-- Records shown follows --

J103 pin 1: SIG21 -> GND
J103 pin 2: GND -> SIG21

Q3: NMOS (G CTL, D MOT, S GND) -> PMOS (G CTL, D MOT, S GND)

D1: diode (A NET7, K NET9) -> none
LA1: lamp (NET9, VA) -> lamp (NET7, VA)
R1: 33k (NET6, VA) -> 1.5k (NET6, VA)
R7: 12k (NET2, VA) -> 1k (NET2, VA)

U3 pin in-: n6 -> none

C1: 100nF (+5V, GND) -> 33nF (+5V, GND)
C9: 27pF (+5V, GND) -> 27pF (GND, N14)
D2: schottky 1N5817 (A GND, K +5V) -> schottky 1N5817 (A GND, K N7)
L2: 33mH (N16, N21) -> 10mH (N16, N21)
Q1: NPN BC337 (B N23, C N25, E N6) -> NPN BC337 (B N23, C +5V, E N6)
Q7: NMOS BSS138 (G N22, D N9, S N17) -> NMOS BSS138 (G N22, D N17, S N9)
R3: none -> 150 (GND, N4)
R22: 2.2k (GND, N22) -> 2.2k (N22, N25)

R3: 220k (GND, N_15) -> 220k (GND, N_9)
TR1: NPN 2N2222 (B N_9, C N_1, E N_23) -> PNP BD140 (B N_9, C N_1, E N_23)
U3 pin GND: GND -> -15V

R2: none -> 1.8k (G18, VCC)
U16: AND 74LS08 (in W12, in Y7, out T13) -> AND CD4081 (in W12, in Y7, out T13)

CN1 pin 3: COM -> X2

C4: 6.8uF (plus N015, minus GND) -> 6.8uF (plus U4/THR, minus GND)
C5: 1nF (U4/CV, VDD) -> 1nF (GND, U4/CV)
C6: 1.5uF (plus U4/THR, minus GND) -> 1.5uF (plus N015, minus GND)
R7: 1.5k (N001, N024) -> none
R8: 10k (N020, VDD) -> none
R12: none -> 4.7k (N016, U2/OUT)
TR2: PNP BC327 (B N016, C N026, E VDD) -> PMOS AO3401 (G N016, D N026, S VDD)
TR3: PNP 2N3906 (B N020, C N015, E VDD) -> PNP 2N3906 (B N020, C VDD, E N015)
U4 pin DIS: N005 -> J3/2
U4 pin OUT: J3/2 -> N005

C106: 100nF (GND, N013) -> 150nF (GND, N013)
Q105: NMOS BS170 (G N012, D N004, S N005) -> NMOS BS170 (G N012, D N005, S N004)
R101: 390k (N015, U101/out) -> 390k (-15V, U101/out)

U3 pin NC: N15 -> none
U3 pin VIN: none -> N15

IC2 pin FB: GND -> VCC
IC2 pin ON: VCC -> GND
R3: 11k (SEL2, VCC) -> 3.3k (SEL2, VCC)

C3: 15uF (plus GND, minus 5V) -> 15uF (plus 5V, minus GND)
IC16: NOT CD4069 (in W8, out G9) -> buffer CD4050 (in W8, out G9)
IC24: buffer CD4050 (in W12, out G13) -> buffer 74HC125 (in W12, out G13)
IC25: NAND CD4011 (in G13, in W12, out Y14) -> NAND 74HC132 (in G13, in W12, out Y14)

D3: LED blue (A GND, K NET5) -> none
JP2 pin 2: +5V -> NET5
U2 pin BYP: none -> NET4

-- Records shown concluded --

• **What to work on**
Take the records above and return, word for word, only the lines that fall from the line with "R1: 33k (NET6, VA) -> 1.5k (NET6, VA)" to the line with "IC24: buffer CD4050", both of them included.

• **Response to this exercise**
R1: 33k (NET6, VA) -> 1.5k (NET6, VA)
R7: 12k (NET2, VA) -> 1k (NET2, VA)

U3 pin in-: n6 -> none

C1: 100nF (+5V, GND) -> 33nF (+5V, GND)
C9: 27pF (+5V, GND) -> 27pF (GND, N14)
D2: schottky 1N5817 (A GND, K +5V) -> schottky 1N5817 (A GND, K N7)
L2: 33mH (N16, N21) -> 10mH (N16, N21)
Q1: NPN BC337 (B N23, C N25, E N6) -> NPN BC337 (B N23, C +5V, E N6)
Q7: NMOS BSS138 (G N22, D N9, S N17) -> NMOS BSS138 (G N22, D N17, S N9)
R3: none -> 150 (GND, N4)
R22: 2.2k (GND, N22) -> 2.2k (N22, N25)

R3: 220k (GND, N_15) -> 220k (GND, N_9)
TR1: NPN 2N2222 (B N_9, C N_1, E N_23) -> PNP BD140 (B N_9, C N_1, E N_23)
U3 pin GND: GND -> -15V

R2: none -> 1.8k (G18, VCC)
U16: AND 74LS08 (in W12, in Y7, out T13) -> AND CD4081 (in W12, in Y7, out T13)

CN1 pin 3: COM -> X2

C4: 6.8uF (plus N015, minus GND) -> 6.8uF (plus U4/THR, minus GND)
C5: 1nF (U4/CV, VDD) -> 1nF (GND, U4/CV)
C6: 1.5uF (plus U4/THR, minus GND) -> 1.5uF (plus N015, minus GND)
R7: 1.5k (N001, N024) -> none
R8: 10k (N020, VDD) -> none
R12: none -> 4.7k (N016, U2/OUT)
TR2: PNP BC327 (B N016, C N026, E VDD) -> PMOS AO3401 (G N016, D N026, S VDD)
TR3: PNP 2N3906 (B N020, C N015, E VDD) -> PNP 2N3906 (B N020, C VDD, E N015)
U4 pin DIS: N005 -> J3/2
U4 pin OUT: J3/2 -> N005

C106: 100nF (GND, N013) -> 150nF (GND, N013)
Q105: NMOS BS170 (G N012, D N004, S N005) -> NMOS BS170 (G N012, D N005, S N004)
R101: 390k (N015, U101/out) -> 390k (-15V, U101/out)

U3 pin NC: N15 -> none
U3 pin VIN: none -> N15

IC2 pin FB: GND -> VCC
IC2 pin ON: VCC -> GND
R3: 11k (SEL2, VCC) -> 3.3k (SEL2, VCC)

C3: 15uF (plus GND, minus 5V) -> 15uF (plus 5V, minus GND)
IC16: NOT CD4069 (in W8, out G9) -> buffer CD4050 (in W8, out G9)
IC24: buffer CD4050 (in W12, out G13) -> buffer 74HC125 (in W12, out G13)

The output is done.